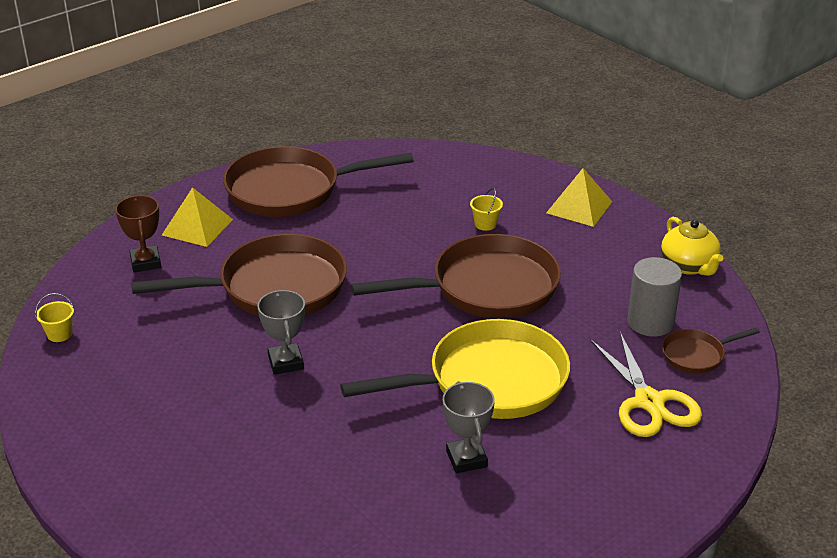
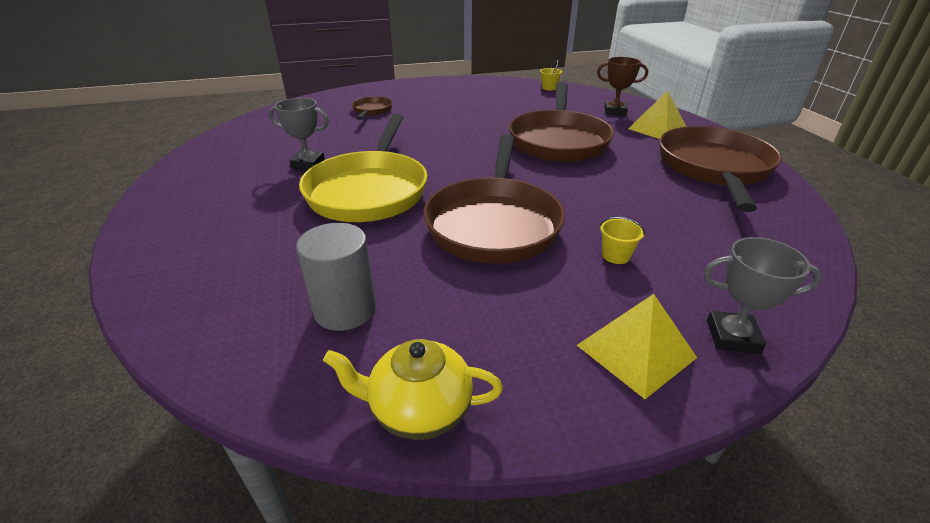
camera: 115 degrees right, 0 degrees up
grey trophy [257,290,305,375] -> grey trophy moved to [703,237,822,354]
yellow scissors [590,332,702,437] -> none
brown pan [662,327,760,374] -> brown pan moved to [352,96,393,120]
-------------------------
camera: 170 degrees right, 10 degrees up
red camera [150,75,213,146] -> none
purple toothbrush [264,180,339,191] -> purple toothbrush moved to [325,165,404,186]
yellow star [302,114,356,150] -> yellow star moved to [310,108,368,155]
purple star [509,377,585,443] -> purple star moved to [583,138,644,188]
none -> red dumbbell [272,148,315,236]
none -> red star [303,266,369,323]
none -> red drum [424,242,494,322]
-------------------------
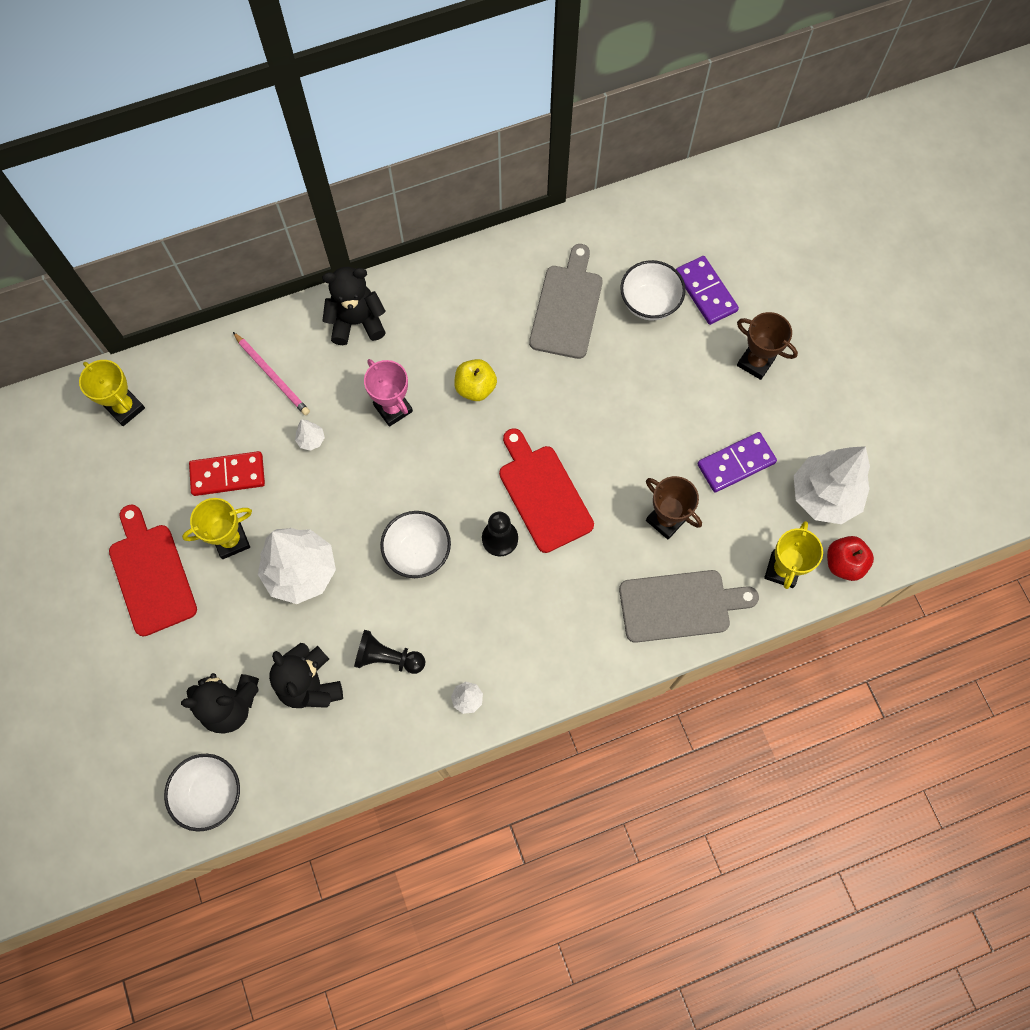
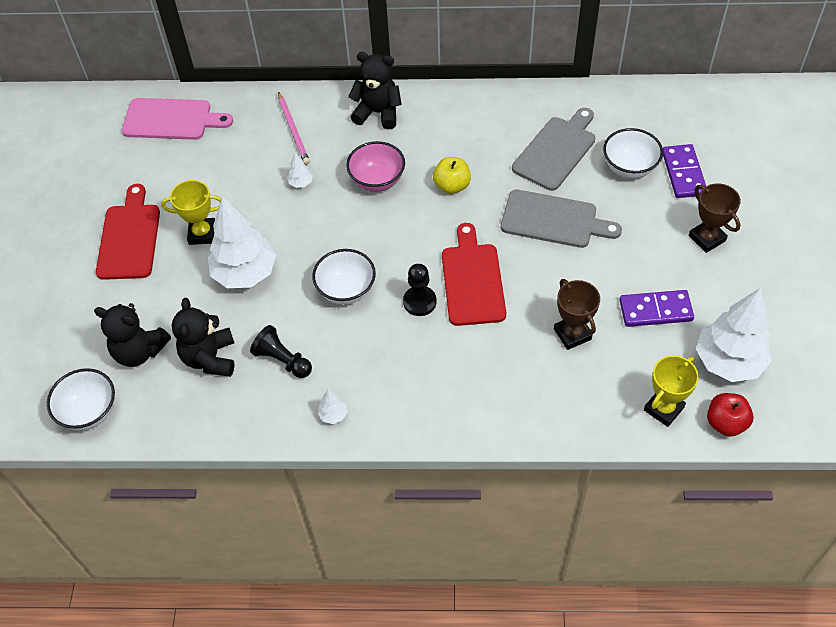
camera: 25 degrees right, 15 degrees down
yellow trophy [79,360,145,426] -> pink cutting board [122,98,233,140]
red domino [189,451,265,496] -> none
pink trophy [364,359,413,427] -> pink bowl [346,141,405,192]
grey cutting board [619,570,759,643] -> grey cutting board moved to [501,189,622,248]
-------------------------
ASSIGNED TASK: Search the lines above for the string "grey" and copy each line that has it.

RESULT BELOW:
grey trophy [257,290,305,375] -> grey trophy moved to [703,237,822,354]
grey cutting board [619,570,759,643] -> grey cutting board moved to [501,189,622,248]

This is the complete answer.